● **Problem statement**
From the entries below, output the line with "purple cylinder: 1 -> 4" and each following line up to and including the line with "yellow plate: 0 -> 1", exactly as written.

● **Given records**
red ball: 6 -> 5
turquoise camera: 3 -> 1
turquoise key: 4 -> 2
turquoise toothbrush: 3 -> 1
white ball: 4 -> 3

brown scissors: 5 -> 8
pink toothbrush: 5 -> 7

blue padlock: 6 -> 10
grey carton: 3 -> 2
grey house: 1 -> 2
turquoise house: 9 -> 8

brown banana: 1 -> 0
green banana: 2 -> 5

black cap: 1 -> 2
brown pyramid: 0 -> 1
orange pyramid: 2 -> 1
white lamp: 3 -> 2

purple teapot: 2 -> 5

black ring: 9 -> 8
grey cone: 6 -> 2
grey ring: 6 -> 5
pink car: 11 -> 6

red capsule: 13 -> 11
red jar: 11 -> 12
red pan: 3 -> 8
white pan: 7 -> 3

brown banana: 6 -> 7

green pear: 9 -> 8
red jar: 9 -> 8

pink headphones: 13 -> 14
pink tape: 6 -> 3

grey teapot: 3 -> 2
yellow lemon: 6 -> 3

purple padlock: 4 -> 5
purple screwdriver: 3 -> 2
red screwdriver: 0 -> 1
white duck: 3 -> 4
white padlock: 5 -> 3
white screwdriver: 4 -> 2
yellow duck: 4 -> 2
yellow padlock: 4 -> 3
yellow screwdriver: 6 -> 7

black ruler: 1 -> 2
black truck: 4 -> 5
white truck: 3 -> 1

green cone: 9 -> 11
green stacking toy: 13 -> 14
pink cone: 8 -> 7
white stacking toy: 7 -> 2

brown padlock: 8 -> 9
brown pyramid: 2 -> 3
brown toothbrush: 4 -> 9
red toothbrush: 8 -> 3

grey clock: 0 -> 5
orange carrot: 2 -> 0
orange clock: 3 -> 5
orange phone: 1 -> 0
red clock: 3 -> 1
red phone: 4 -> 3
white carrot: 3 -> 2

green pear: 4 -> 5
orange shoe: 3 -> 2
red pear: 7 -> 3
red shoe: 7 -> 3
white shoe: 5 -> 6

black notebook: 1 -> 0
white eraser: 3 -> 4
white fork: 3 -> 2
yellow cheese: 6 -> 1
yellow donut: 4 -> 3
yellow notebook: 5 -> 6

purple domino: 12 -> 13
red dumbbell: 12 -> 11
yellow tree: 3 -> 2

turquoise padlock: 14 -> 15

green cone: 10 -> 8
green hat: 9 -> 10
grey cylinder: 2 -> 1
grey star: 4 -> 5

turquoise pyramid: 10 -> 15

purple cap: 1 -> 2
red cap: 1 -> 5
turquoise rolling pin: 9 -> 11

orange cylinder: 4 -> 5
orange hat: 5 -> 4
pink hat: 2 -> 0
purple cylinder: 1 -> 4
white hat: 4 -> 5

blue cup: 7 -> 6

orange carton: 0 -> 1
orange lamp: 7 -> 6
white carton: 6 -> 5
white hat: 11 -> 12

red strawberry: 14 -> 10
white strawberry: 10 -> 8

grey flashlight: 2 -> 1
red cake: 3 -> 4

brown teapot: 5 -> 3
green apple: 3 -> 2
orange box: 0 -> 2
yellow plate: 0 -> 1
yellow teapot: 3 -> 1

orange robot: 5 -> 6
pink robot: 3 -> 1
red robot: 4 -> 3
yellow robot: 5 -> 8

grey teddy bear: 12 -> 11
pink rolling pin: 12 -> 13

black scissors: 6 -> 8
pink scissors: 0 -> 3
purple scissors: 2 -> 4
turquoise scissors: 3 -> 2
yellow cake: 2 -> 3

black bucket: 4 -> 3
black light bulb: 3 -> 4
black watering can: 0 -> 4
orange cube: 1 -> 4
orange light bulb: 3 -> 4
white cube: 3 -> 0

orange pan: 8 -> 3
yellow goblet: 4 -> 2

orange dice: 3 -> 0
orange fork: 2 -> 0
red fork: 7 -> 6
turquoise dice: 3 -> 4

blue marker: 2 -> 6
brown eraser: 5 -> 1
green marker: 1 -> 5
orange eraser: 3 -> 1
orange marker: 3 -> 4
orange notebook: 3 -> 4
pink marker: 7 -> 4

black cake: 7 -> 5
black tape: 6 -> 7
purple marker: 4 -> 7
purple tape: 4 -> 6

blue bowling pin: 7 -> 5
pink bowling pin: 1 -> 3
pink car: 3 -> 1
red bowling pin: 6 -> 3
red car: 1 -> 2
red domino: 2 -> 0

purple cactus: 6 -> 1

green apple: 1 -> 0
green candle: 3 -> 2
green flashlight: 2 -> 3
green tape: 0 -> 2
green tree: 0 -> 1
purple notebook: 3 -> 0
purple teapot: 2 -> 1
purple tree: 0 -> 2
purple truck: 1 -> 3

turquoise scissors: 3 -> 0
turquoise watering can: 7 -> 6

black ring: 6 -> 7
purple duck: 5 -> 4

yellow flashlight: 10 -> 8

● **Reply to the task**
purple cylinder: 1 -> 4
white hat: 4 -> 5

blue cup: 7 -> 6

orange carton: 0 -> 1
orange lamp: 7 -> 6
white carton: 6 -> 5
white hat: 11 -> 12

red strawberry: 14 -> 10
white strawberry: 10 -> 8

grey flashlight: 2 -> 1
red cake: 3 -> 4

brown teapot: 5 -> 3
green apple: 3 -> 2
orange box: 0 -> 2
yellow plate: 0 -> 1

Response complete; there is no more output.